Your assignment - For the records below, the count of lines that hold "this" is required; give only that number.

◆ ◆ ◆ ◆ ◆ ◆ ◆

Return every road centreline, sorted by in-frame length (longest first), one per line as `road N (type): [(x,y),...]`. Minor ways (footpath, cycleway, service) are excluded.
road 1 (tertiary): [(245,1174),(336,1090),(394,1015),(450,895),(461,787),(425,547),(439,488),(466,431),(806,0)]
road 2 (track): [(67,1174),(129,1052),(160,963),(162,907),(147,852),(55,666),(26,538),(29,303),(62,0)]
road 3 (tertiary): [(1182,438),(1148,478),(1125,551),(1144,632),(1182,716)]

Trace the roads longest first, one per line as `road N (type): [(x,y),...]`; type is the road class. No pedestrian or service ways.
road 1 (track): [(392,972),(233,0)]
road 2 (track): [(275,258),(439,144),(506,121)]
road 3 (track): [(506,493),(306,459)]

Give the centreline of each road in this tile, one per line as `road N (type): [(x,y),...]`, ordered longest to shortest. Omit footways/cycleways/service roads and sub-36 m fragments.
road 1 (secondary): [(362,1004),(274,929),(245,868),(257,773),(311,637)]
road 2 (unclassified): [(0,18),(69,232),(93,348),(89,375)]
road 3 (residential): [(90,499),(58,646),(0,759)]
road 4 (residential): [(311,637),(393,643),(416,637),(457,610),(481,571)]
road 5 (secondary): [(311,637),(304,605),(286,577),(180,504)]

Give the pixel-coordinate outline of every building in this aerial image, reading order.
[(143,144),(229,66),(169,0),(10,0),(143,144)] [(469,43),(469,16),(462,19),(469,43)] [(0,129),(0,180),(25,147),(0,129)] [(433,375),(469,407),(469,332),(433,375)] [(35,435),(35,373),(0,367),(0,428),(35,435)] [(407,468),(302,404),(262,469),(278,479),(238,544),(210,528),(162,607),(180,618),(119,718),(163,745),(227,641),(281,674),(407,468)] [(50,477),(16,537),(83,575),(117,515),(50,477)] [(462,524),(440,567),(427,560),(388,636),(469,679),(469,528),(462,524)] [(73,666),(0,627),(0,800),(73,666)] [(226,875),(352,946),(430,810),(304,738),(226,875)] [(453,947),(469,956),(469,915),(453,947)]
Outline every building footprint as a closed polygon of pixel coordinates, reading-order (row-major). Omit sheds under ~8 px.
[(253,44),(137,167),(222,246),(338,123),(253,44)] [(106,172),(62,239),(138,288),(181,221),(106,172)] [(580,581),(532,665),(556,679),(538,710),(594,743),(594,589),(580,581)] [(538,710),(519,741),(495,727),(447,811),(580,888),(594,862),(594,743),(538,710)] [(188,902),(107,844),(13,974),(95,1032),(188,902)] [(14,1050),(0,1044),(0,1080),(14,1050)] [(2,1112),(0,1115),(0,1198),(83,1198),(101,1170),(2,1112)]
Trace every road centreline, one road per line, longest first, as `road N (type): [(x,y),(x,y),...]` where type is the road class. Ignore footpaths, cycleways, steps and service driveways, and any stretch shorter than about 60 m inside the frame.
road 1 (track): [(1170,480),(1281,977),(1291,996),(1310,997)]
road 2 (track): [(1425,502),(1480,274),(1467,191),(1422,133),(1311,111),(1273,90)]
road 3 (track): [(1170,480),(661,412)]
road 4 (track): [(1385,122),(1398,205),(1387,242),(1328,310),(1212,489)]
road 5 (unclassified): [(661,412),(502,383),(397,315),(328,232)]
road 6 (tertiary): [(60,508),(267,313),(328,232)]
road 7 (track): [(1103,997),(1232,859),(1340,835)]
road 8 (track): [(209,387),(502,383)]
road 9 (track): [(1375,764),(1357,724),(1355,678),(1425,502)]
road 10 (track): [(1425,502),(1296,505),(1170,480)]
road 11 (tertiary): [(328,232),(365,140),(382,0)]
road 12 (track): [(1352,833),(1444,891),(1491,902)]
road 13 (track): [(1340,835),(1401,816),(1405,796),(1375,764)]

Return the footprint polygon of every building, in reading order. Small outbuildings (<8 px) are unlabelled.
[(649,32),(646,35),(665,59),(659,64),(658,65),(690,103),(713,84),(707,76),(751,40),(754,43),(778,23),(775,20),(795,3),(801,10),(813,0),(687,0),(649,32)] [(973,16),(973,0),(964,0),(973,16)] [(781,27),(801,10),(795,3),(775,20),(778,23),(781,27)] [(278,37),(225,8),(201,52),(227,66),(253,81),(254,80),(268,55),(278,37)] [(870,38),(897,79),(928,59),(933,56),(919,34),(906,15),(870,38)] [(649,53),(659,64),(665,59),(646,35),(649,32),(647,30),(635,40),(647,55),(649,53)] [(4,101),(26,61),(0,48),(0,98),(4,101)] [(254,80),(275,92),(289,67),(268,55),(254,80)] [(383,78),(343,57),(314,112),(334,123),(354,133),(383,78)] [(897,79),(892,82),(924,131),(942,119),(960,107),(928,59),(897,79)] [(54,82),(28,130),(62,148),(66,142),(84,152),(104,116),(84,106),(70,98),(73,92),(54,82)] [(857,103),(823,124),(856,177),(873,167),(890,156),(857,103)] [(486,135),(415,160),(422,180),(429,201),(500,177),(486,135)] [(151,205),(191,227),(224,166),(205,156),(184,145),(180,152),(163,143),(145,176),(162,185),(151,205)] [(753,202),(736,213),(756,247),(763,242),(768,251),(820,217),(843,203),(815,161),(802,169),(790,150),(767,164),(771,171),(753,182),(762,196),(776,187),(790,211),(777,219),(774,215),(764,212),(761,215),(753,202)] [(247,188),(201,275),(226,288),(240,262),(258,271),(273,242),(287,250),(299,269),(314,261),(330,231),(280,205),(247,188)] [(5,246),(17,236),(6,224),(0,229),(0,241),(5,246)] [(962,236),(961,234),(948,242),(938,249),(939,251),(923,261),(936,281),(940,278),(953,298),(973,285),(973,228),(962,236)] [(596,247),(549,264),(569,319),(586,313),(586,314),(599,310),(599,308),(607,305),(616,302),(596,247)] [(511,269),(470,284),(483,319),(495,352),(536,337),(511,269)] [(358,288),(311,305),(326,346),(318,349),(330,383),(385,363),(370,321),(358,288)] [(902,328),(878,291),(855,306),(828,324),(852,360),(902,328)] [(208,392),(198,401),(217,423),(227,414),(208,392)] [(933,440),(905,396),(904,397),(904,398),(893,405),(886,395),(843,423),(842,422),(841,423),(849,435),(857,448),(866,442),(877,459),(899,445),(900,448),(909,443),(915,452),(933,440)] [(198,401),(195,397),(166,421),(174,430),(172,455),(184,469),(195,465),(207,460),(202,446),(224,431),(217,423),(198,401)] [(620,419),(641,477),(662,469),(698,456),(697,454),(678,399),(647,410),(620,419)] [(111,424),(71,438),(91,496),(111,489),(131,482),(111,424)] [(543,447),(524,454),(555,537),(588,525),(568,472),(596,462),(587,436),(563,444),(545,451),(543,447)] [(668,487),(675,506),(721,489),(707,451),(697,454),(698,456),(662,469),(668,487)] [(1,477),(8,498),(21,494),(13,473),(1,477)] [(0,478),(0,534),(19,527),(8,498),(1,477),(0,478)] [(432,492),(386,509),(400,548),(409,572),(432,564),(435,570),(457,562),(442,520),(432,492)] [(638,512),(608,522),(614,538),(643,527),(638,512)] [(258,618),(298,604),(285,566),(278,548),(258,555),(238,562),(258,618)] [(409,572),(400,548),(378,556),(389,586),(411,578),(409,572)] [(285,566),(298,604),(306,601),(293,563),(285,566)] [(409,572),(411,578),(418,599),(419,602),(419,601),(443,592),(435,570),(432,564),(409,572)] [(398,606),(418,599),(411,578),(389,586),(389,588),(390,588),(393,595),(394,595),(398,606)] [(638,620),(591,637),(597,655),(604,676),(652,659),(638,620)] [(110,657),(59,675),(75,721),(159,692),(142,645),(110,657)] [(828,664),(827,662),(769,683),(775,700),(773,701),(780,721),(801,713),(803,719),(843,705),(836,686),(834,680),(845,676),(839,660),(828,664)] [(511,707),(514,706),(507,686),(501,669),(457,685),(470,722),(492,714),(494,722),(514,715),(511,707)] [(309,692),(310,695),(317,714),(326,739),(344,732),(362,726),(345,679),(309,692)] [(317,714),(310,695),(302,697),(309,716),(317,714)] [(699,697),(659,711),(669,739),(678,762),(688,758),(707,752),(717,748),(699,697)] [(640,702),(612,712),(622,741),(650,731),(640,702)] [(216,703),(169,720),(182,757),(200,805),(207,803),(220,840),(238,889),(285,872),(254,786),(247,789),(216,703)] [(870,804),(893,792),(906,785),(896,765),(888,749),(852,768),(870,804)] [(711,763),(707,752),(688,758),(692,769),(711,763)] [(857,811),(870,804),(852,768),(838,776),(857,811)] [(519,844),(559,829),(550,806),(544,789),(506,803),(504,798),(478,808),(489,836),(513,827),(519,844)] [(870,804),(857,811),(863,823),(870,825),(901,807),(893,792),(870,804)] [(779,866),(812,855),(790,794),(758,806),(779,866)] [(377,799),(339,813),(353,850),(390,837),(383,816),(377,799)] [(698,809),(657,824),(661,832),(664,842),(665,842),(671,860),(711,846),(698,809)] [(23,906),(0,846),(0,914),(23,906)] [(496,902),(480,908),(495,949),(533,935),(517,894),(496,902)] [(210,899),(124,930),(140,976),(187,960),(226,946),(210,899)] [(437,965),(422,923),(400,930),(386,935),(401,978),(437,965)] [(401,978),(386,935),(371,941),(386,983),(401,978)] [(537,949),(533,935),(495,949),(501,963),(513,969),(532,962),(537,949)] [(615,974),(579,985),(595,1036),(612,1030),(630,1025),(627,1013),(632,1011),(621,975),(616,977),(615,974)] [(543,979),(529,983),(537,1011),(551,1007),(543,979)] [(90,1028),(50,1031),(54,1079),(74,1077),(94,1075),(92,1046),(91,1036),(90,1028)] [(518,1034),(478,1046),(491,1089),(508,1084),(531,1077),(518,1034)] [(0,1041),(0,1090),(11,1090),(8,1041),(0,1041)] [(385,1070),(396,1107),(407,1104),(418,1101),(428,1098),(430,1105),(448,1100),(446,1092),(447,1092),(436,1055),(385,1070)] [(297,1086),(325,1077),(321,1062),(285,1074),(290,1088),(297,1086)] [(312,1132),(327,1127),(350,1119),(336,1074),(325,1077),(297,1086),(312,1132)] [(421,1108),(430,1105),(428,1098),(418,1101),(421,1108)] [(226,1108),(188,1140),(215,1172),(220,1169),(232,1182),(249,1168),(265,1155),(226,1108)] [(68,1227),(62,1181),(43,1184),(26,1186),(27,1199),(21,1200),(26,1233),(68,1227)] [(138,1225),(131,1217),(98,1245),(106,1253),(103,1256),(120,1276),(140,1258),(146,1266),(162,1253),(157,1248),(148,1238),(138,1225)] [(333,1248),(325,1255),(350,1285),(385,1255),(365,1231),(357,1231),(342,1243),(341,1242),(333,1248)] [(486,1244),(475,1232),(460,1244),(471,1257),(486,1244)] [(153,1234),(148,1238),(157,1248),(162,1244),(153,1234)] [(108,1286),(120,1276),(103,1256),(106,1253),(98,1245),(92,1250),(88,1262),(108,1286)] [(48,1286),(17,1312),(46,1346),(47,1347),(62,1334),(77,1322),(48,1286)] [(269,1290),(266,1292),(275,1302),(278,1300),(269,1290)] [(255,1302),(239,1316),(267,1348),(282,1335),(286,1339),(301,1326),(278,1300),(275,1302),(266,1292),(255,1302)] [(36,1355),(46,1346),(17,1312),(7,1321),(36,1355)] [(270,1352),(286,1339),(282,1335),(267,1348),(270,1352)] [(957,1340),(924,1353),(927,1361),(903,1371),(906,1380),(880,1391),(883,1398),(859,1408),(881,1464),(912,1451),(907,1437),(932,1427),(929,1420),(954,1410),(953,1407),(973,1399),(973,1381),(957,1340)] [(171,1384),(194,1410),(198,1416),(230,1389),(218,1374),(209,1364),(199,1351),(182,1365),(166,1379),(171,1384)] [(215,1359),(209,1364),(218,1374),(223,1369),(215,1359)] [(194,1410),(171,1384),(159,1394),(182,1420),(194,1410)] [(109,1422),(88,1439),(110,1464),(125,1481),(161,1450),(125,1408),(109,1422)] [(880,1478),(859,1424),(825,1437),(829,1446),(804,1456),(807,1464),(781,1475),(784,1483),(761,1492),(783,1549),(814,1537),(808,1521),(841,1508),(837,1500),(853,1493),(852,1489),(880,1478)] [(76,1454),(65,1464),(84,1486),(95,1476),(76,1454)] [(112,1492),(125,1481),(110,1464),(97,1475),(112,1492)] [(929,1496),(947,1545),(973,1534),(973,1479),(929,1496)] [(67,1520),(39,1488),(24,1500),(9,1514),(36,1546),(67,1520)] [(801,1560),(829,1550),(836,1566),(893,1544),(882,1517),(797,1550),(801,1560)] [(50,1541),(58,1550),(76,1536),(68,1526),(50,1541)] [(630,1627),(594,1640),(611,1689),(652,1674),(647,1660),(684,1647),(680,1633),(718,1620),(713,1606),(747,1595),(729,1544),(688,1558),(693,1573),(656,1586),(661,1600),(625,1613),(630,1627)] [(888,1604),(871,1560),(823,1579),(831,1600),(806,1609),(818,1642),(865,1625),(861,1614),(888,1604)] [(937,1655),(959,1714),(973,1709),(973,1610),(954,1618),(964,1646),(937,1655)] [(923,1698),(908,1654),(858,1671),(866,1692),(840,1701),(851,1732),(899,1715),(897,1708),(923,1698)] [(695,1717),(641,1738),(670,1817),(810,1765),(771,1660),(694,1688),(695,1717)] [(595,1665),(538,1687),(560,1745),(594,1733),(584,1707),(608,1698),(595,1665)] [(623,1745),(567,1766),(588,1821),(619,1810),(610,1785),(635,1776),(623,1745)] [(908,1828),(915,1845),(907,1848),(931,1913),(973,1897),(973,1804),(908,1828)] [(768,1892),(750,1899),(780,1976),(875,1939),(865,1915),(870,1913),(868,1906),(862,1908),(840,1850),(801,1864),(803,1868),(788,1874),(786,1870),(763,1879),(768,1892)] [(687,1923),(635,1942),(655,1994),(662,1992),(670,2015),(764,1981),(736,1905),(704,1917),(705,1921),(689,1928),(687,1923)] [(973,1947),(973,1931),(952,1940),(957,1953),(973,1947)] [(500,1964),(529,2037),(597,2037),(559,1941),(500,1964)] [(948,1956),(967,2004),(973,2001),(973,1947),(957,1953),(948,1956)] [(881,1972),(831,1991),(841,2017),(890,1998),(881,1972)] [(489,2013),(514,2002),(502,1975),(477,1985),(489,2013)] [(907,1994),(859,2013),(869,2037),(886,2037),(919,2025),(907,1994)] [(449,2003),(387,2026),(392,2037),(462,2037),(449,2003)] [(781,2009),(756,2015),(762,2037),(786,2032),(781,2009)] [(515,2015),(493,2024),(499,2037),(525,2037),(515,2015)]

◆ ◆ ◆ ◆ ◆ ◆ ◆

Exercise solution - 2